Activity. For the entries below, the expected answer is the line with "(424, 158) = (804, 260): purple", the line with "(690, 257) = (618, 589): none", and every line between them, exactly as written, and nothing more.

-- Data for this exercise follows --

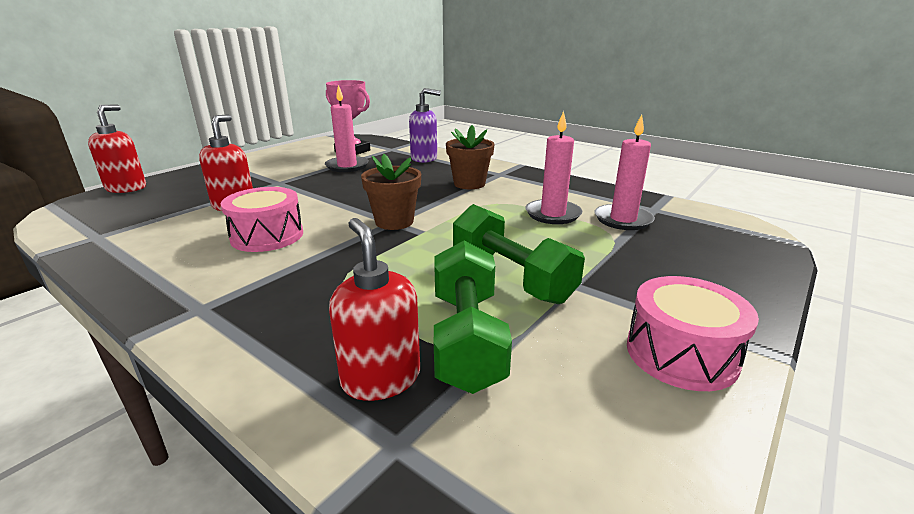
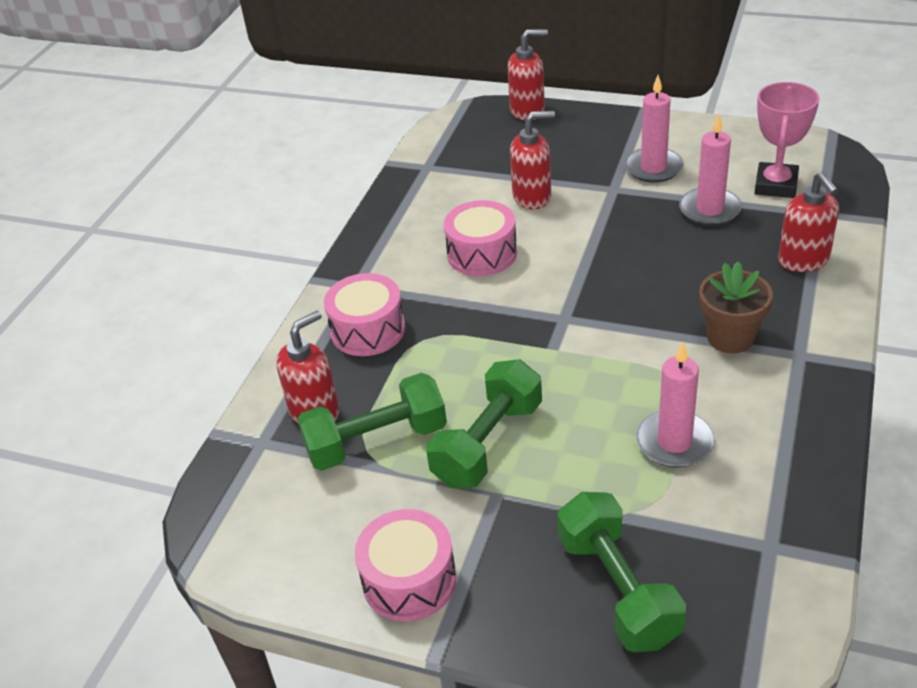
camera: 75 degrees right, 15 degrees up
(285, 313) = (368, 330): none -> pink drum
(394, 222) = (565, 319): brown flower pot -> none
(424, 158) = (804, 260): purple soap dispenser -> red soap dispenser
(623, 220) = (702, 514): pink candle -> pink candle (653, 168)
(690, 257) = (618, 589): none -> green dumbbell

-- Data for this exercise concluded --
-- Data for this exercise follows --

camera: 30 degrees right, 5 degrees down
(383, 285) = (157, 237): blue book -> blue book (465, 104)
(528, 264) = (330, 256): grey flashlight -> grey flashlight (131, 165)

-- Data for this exercise concluded --
-- Data for this exercise follows --

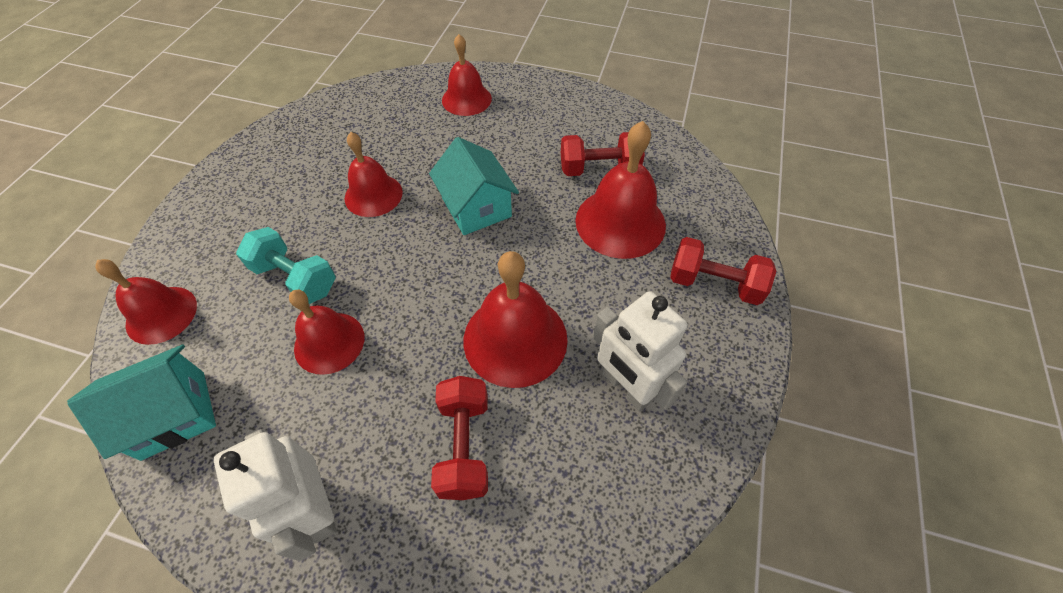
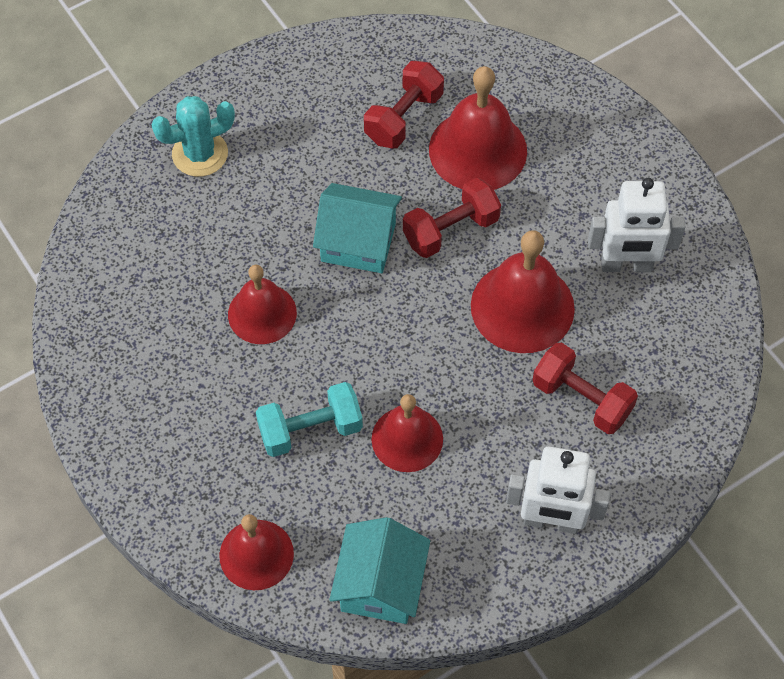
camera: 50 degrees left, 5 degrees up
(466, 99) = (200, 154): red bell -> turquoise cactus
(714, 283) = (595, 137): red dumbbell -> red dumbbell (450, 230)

-- Data for this exercise concluded --

Expected answer.
(424, 158) = (804, 260): purple soap dispenser -> red soap dispenser
(623, 220) = (702, 514): pink candle -> pink candle (653, 168)
(690, 257) = (618, 589): none -> green dumbbell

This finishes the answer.